(RECORD SET Opens)
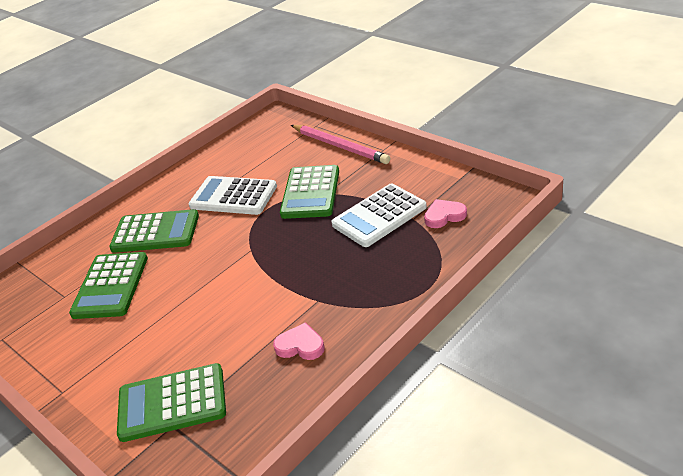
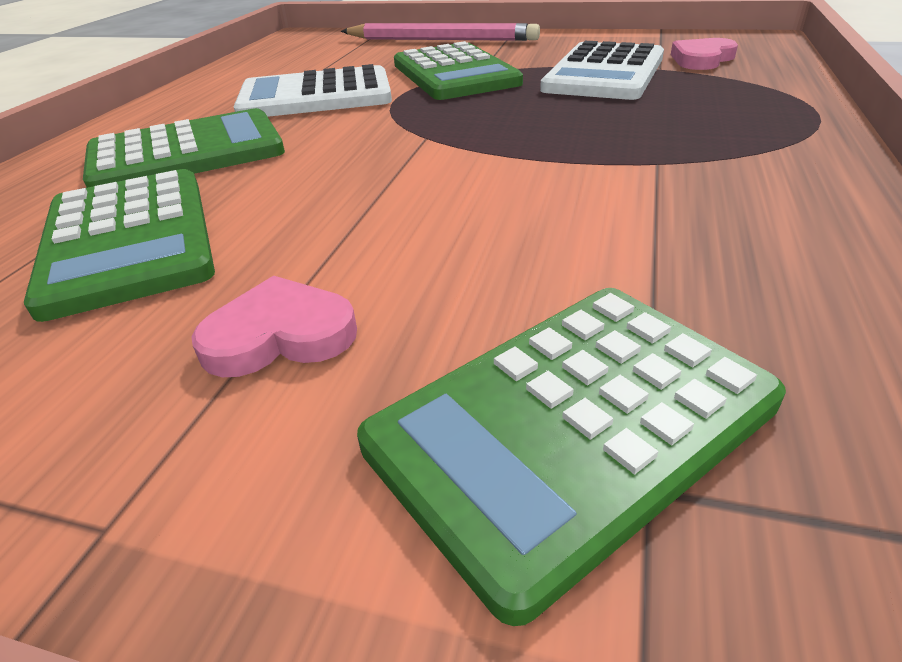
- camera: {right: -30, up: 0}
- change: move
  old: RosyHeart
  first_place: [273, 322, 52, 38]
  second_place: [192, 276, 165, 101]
(RECORD SET Closes)
TASK: Copy out every line above, word for word, minus images.

PROBLEM SOLUTION:
- camera: {right: -30, up: 0}
- change: move
  old: RosyHeart
  first_place: [273, 322, 52, 38]
  second_place: [192, 276, 165, 101]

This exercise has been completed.